Segment Start: Available data

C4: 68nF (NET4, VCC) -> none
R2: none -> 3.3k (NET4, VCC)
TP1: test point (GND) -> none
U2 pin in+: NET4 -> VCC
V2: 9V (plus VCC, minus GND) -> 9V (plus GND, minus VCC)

Segment End: Available data
Segment Start: Available data

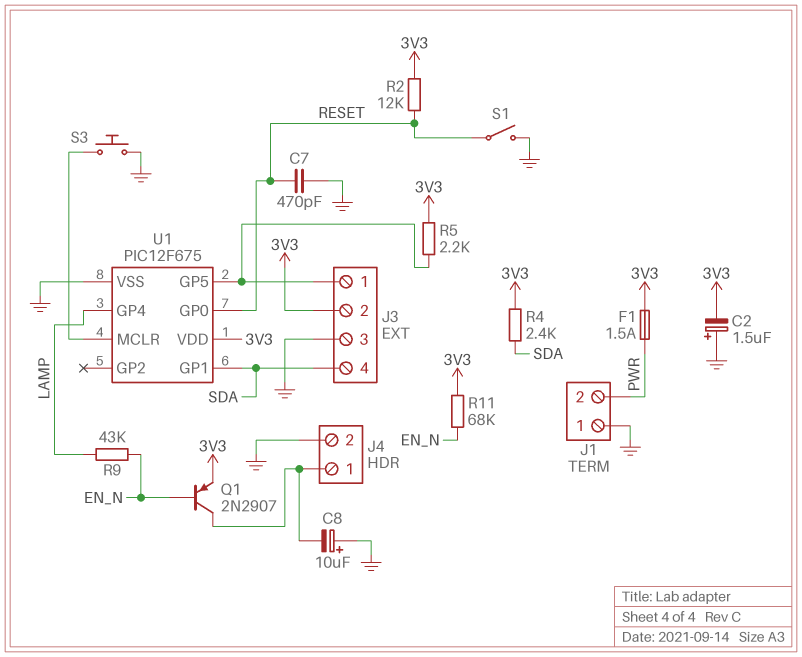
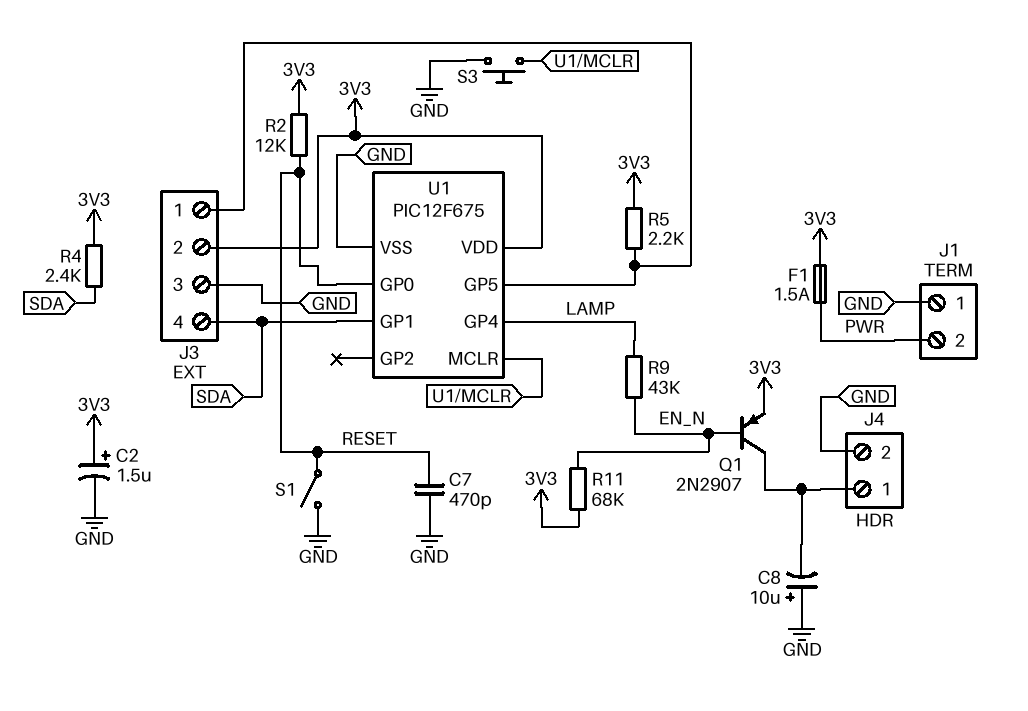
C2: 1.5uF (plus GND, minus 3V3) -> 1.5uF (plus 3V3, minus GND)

Segment End: Available data
Segment Start: Available data

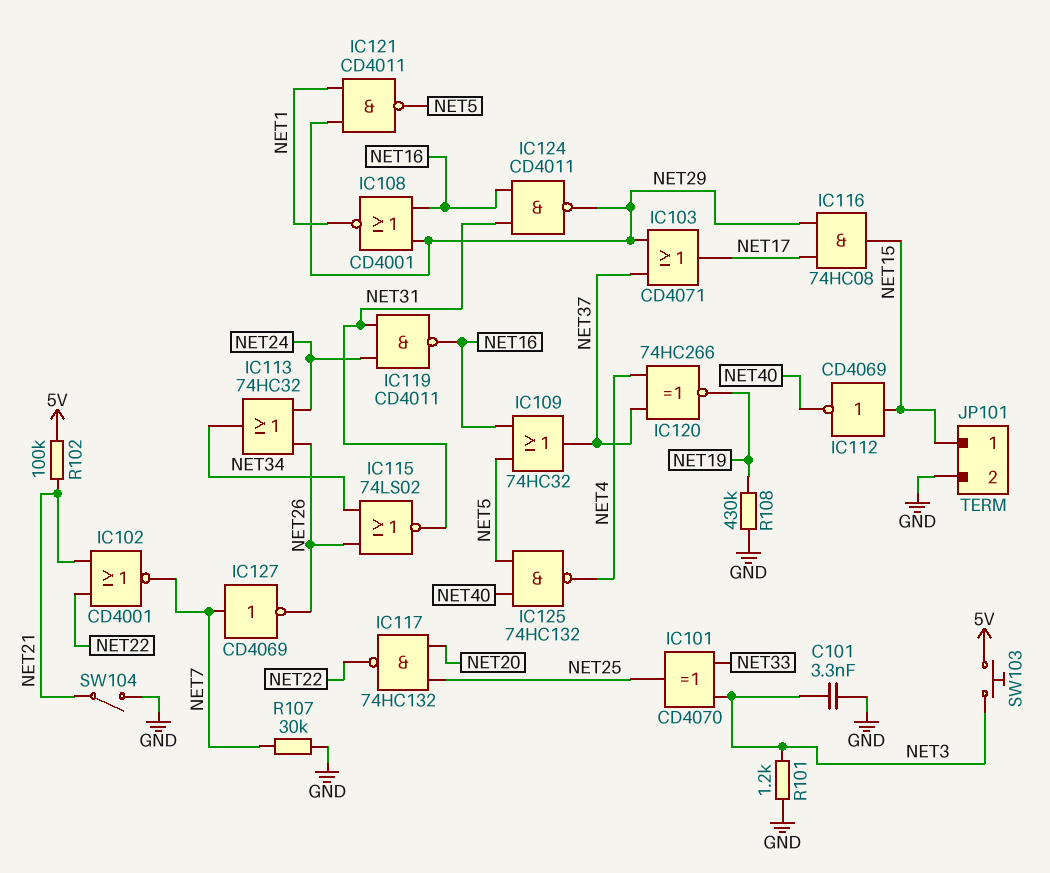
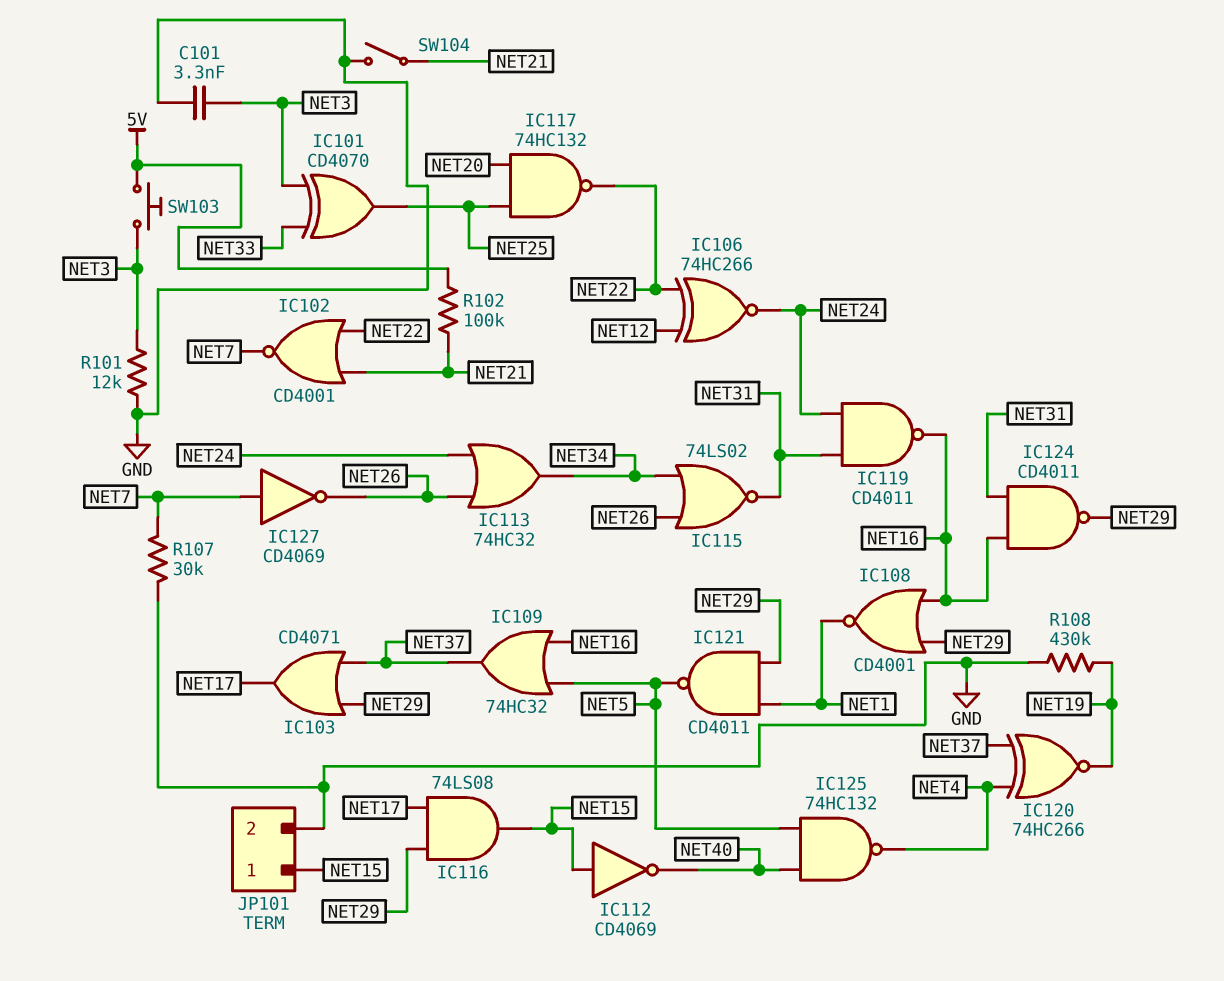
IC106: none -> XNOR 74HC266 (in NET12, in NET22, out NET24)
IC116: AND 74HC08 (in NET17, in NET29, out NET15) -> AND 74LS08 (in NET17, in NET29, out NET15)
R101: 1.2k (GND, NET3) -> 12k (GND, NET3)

Segment End: Available data

From the listing above, the lines starting with the one that has "C4: 68nF (NET4, VCC) -> none" and running through the one that has "V2: 9V (plus" should be copied exactly, ends included.

Exercise result:
C4: 68nF (NET4, VCC) -> none
R2: none -> 3.3k (NET4, VCC)
TP1: test point (GND) -> none
U2 pin in+: NET4 -> VCC
V2: 9V (plus VCC, minus GND) -> 9V (plus GND, minus VCC)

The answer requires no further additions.